Extracted data entries:
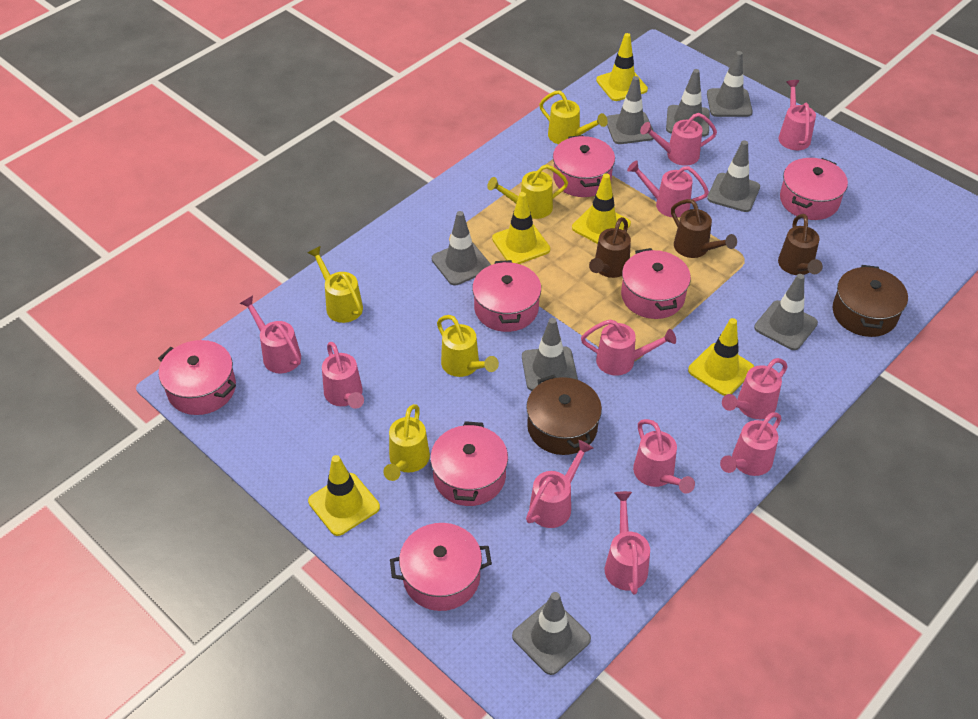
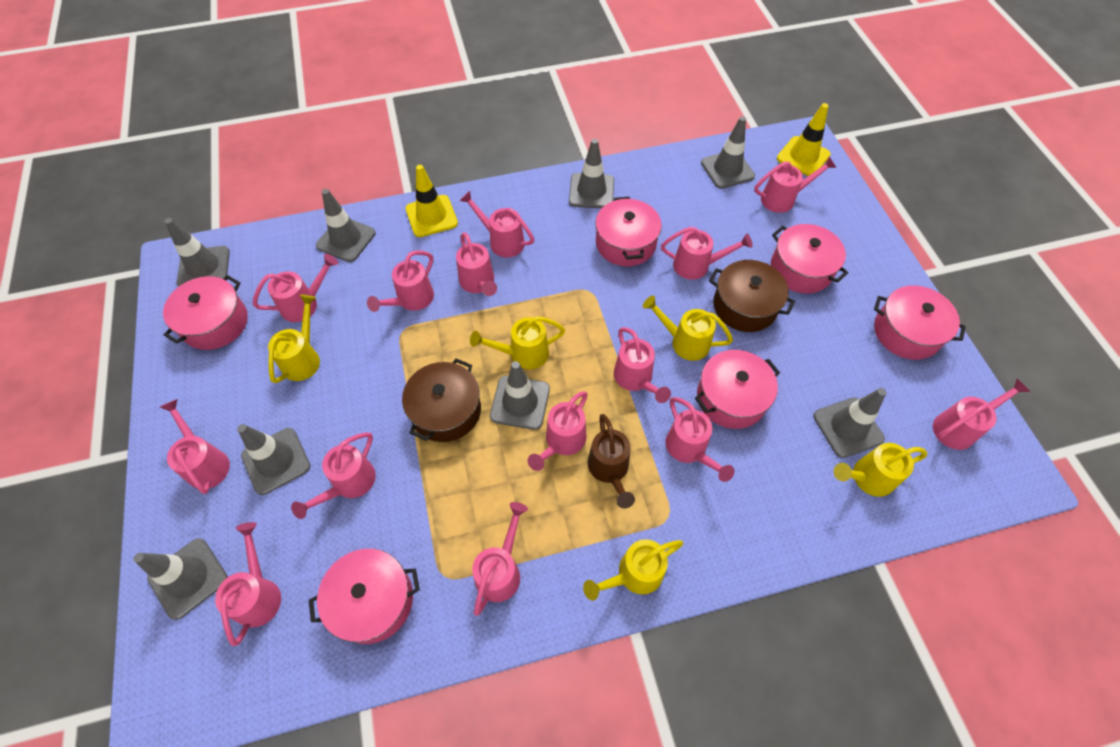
brown watering can: 3 -> 1
pink pot: 7 -> 6
pink watering can: 11 -> 14
yellow traffic cone: 5 -> 2

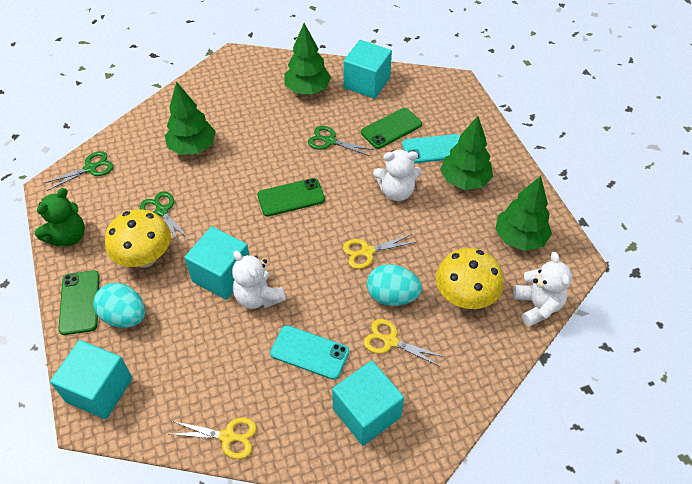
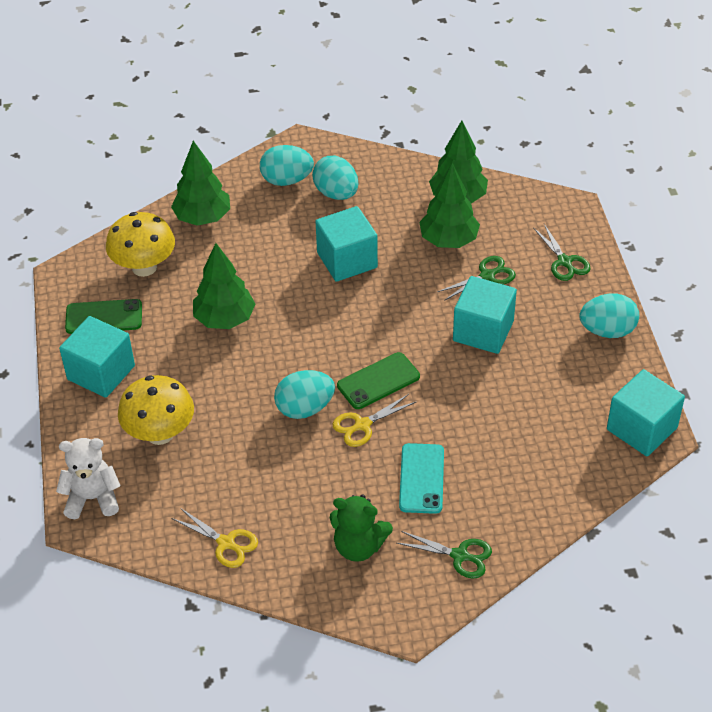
green phone: 3 -> 2
turquoise egg: 2 -> 4
turquoise phone: 2 -> 1
white teddy bear: 3 -> 1
yellow scissors: 3 -> 2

**YOUR ASSIGNMENT**
Extract every line above that contains the word "watering".

**OUTPUT OF THE TASK**
brown watering can: 3 -> 1
pink watering can: 11 -> 14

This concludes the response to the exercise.